§ **Action item**:
Once the line with "SD pin CS: D8 -> A0" is found in the entries below, repeat it and each following line exactly, up to and including the line with "SONAR2 pin GND: GND -> VIN". Add no other lines.

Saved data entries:
§ §

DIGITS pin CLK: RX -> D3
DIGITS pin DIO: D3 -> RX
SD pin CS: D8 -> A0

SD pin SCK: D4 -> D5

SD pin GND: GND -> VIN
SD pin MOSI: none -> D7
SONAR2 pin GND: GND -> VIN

§ §

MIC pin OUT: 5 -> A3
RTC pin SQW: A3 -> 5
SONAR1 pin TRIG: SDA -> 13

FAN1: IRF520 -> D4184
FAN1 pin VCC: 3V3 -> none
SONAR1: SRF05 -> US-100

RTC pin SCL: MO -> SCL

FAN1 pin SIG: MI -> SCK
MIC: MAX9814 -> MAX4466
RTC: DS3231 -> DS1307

§ §

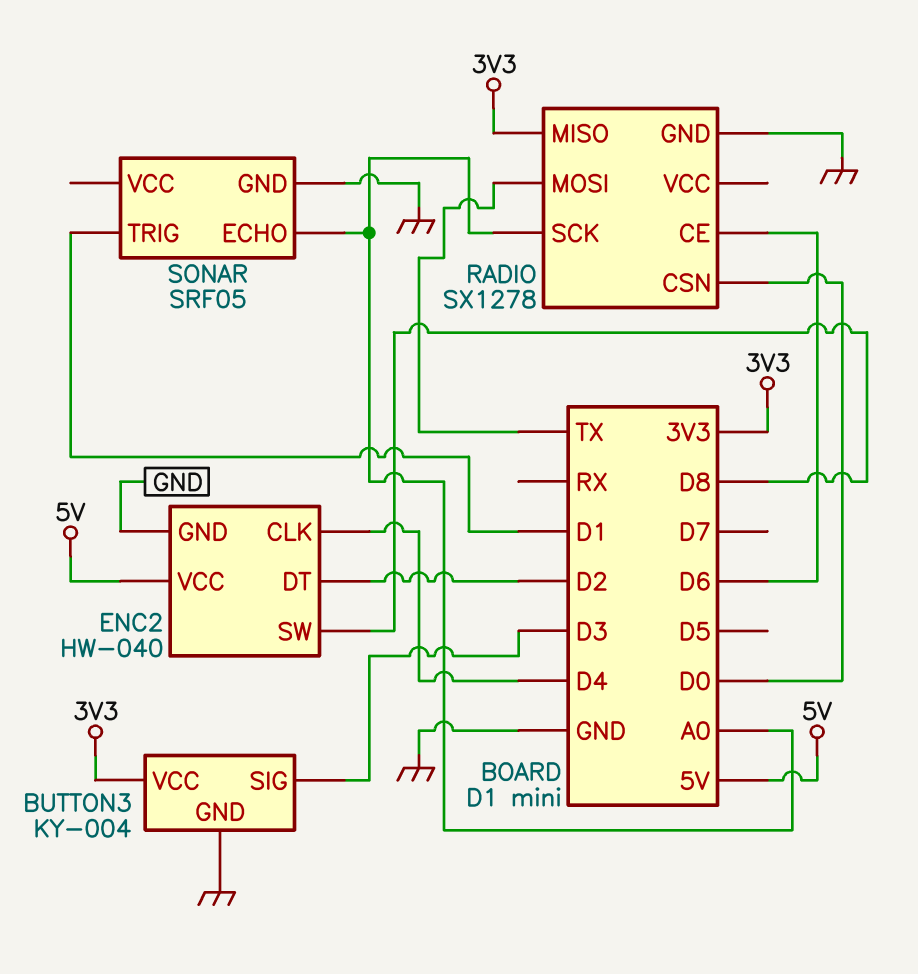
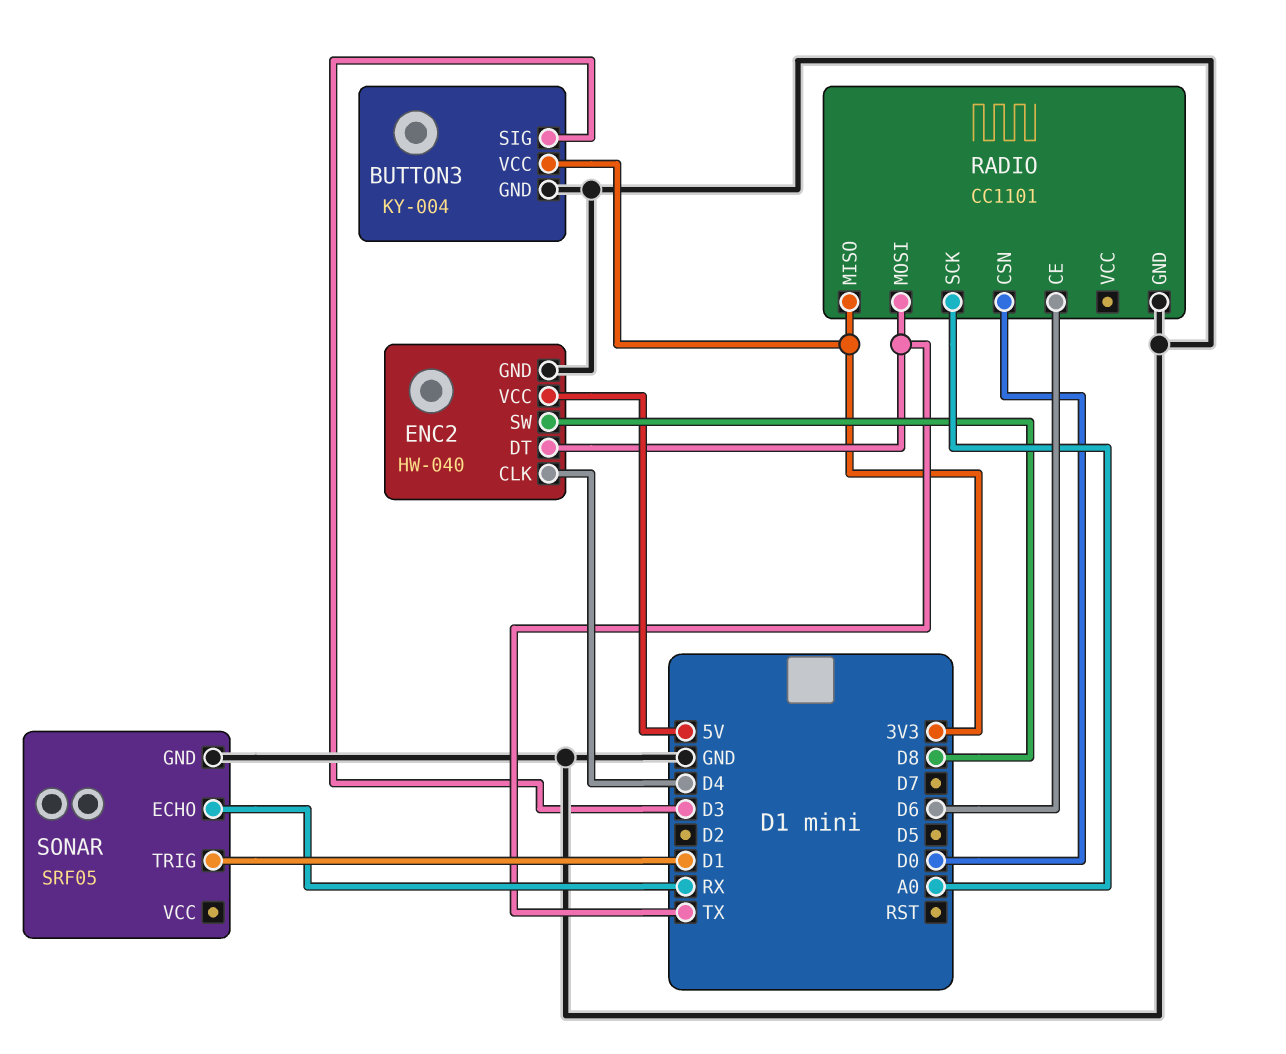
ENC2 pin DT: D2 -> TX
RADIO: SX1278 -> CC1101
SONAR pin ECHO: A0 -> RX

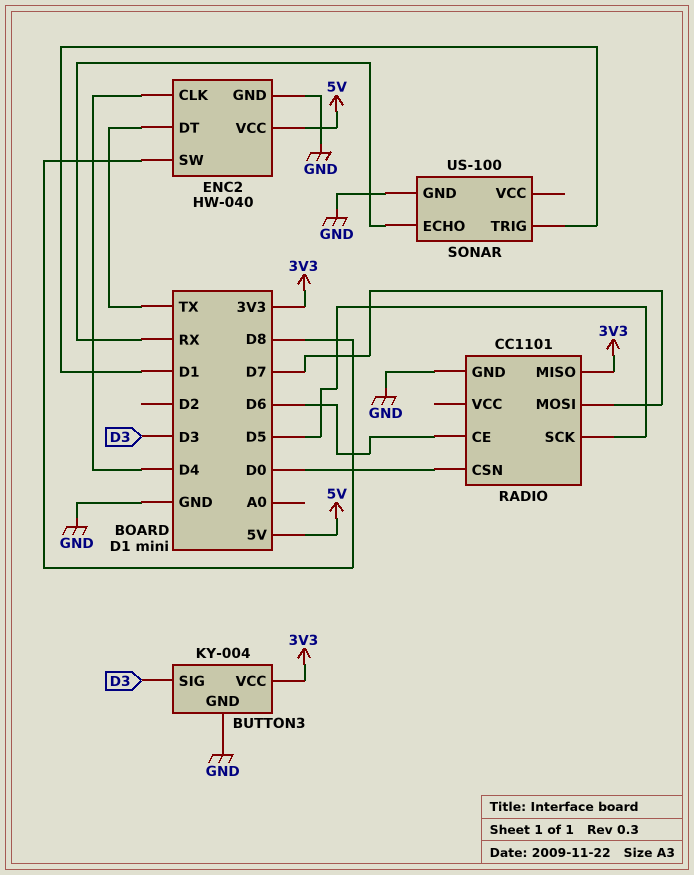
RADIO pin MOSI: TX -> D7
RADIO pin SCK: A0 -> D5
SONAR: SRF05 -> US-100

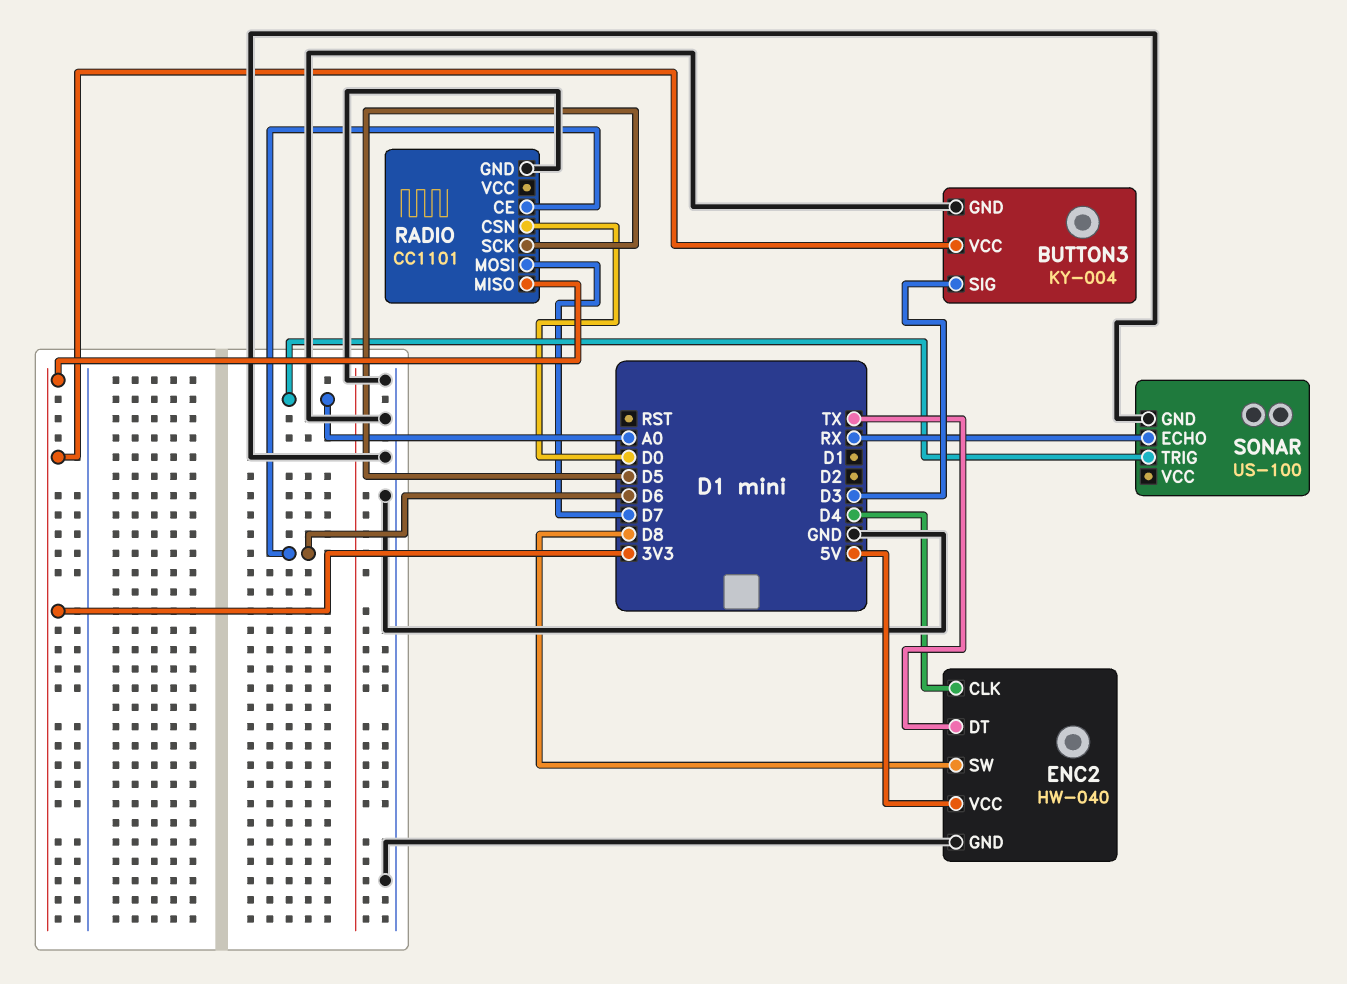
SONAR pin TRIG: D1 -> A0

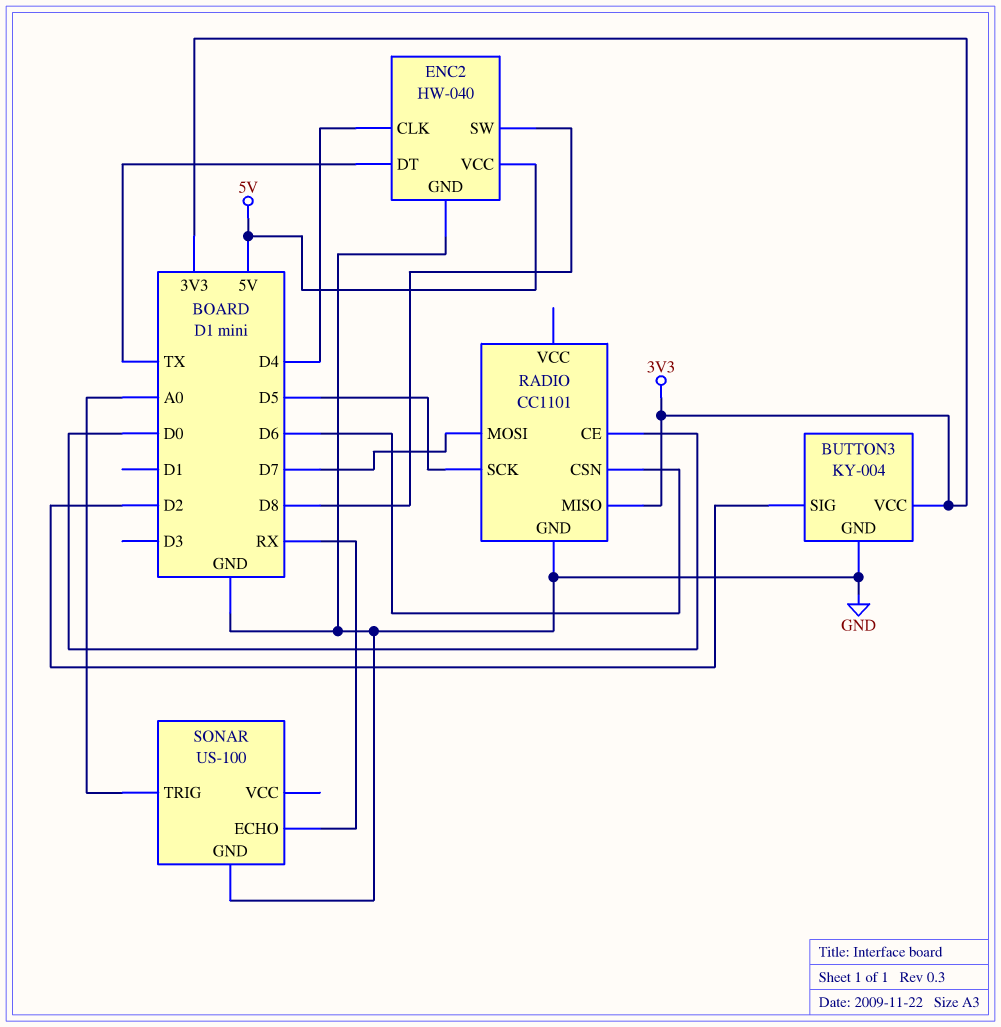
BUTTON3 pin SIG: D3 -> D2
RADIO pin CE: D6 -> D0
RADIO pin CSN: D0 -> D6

§ §

§ **Solution**:
SD pin CS: D8 -> A0

SD pin SCK: D4 -> D5

SD pin GND: GND -> VIN
SD pin MOSI: none -> D7
SONAR2 pin GND: GND -> VIN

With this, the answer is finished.